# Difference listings
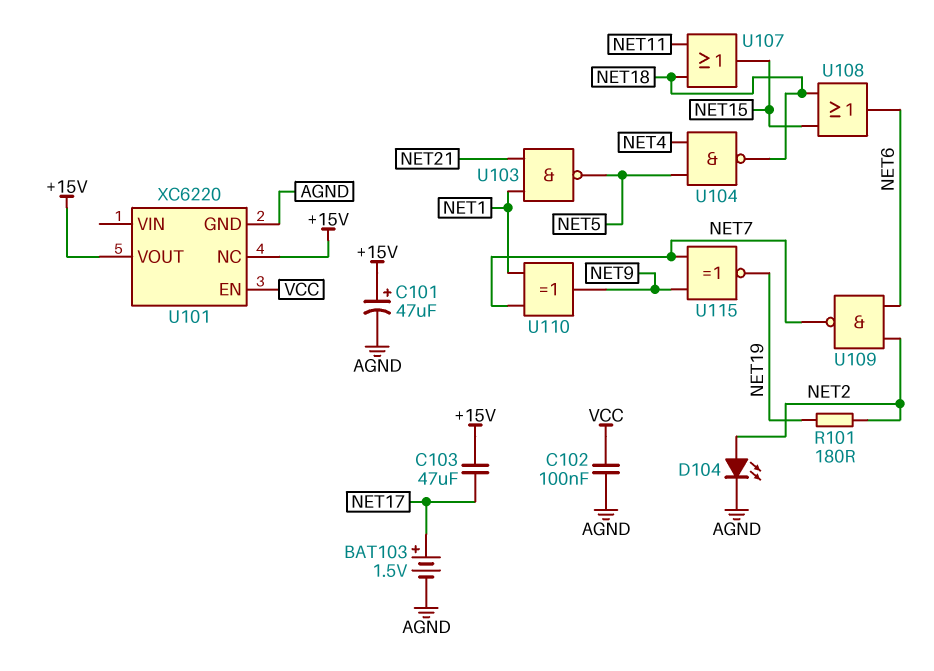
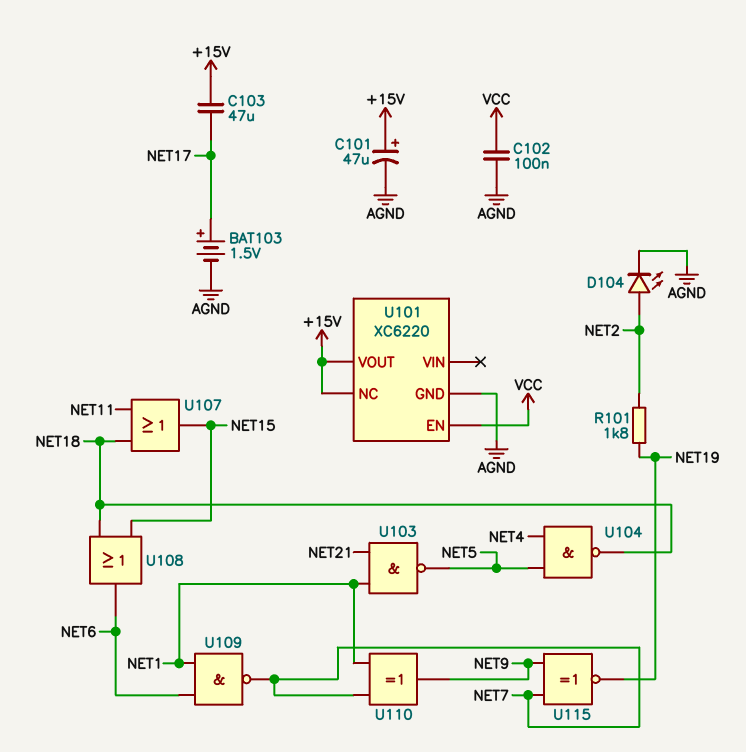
R101: 180 (NET2, NET19) -> 1.8k (NET2, NET19)
U109: NAND (in NET2, in NET6, out NET7) -> NAND (in NET1, in NET6, out NET7)

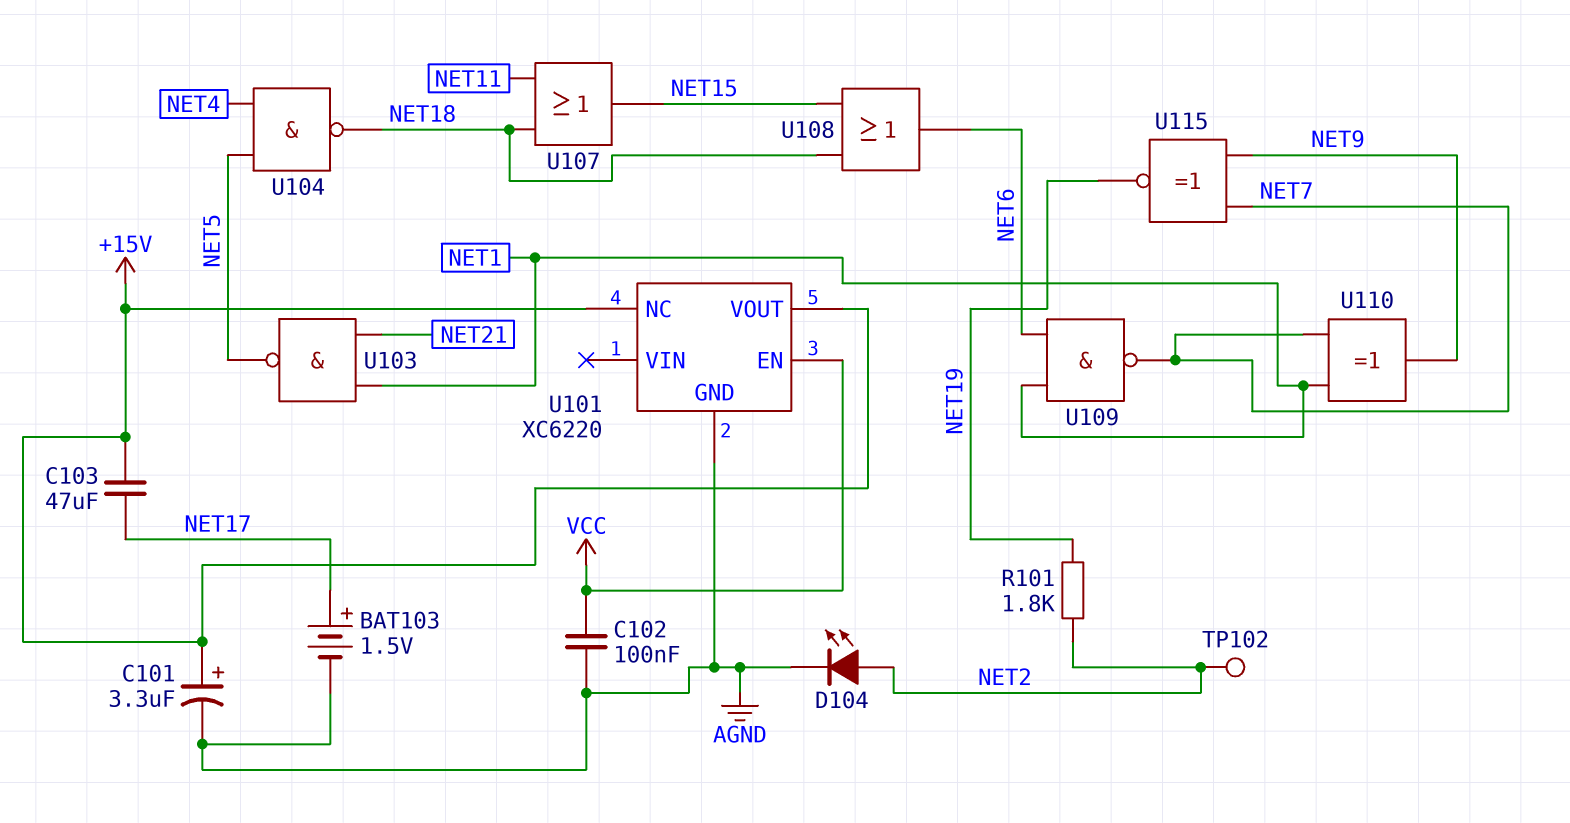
C101: 47uF (plus +15V, minus AGND) -> 3.3uF (plus +15V, minus AGND)
TP102: none -> test point (NET2)

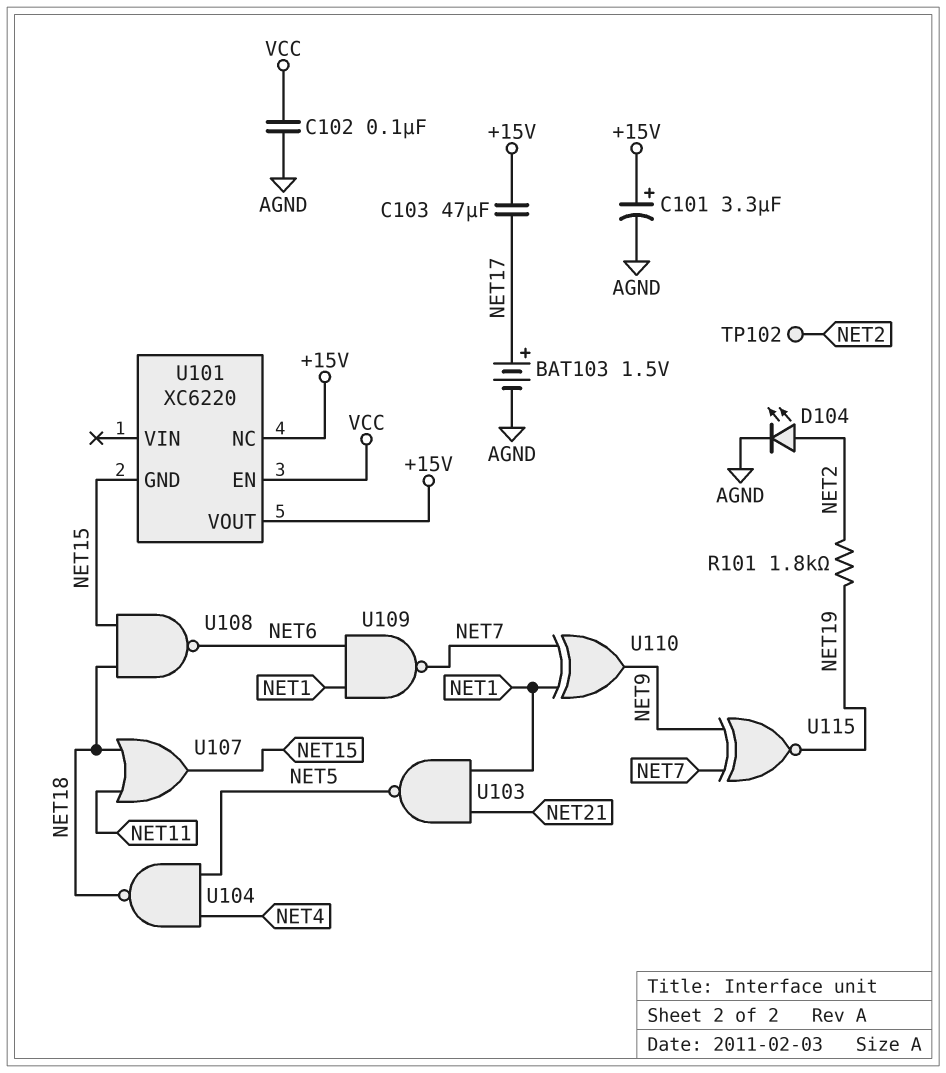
U101 pin GND: AGND -> NET15
U108: OR (in NET15, in NET18, out NET6) -> NAND (in NET15, in NET18, out NET6)

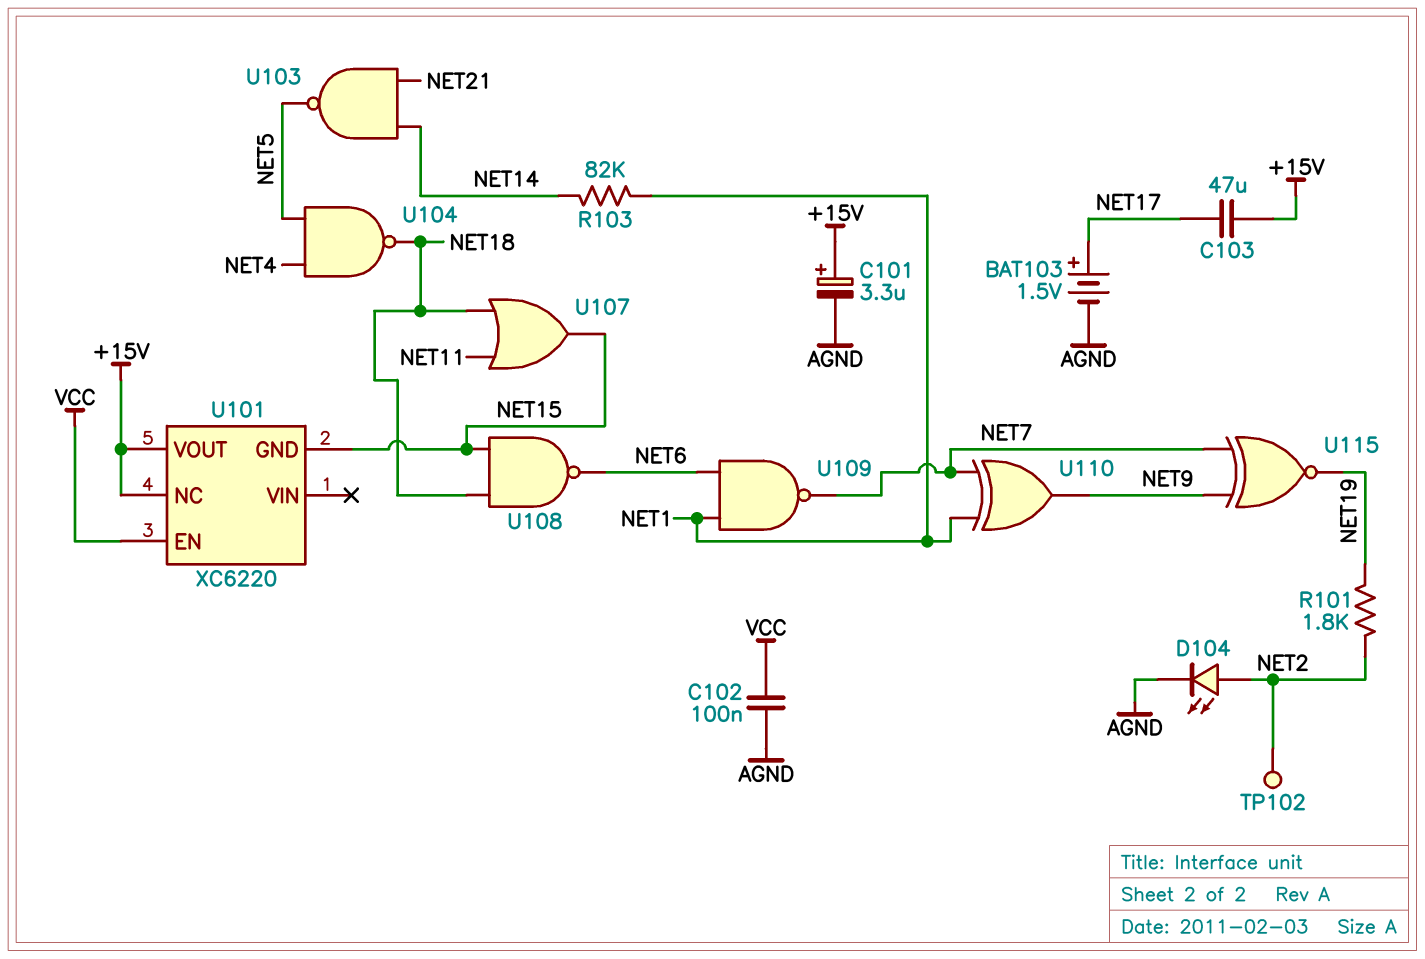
R103: none -> 82k (NET1, NET14)
U103: NAND (in NET1, in NET21, out NET5) -> NAND (in NET14, in NET21, out NET5)

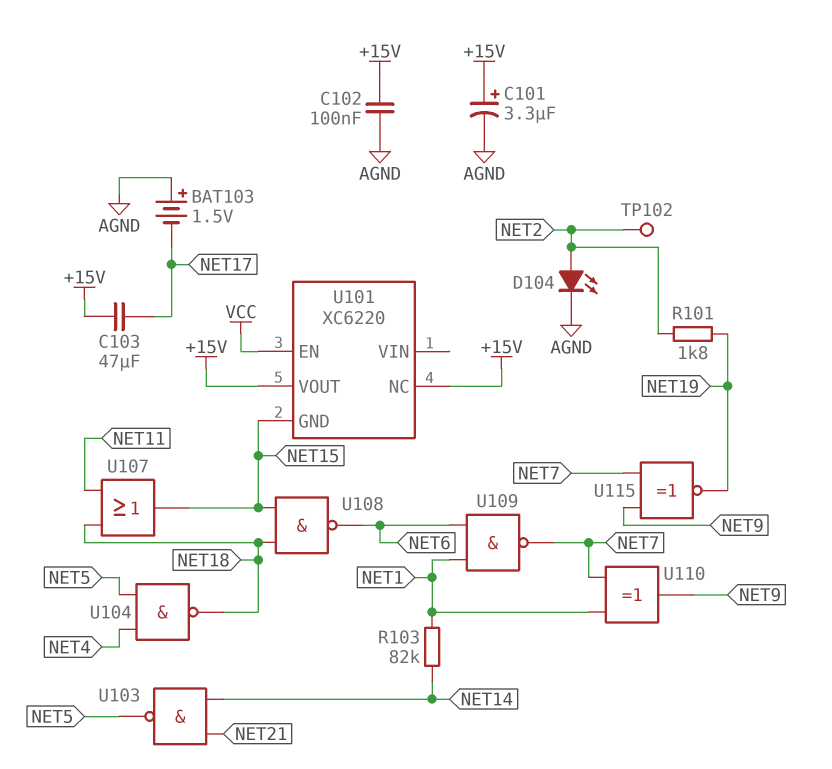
BAT103: 1.5V (plus NET17, minus AGND) -> 1.5V (plus AGND, minus NET17)
C102: 100nF (AGND, VCC) -> 100nF (+15V, AGND)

# Task goal
Leave every picture out, and repeat exactly the lines from the one containing "R103: none -> 82k (NET1, NET14)" through the last line of the entries, both ends included.

# Expected output
R103: none -> 82k (NET1, NET14)
U103: NAND (in NET1, in NET21, out NET5) -> NAND (in NET14, in NET21, out NET5)

BAT103: 1.5V (plus NET17, minus AGND) -> 1.5V (plus AGND, minus NET17)
C102: 100nF (AGND, VCC) -> 100nF (+15V, AGND)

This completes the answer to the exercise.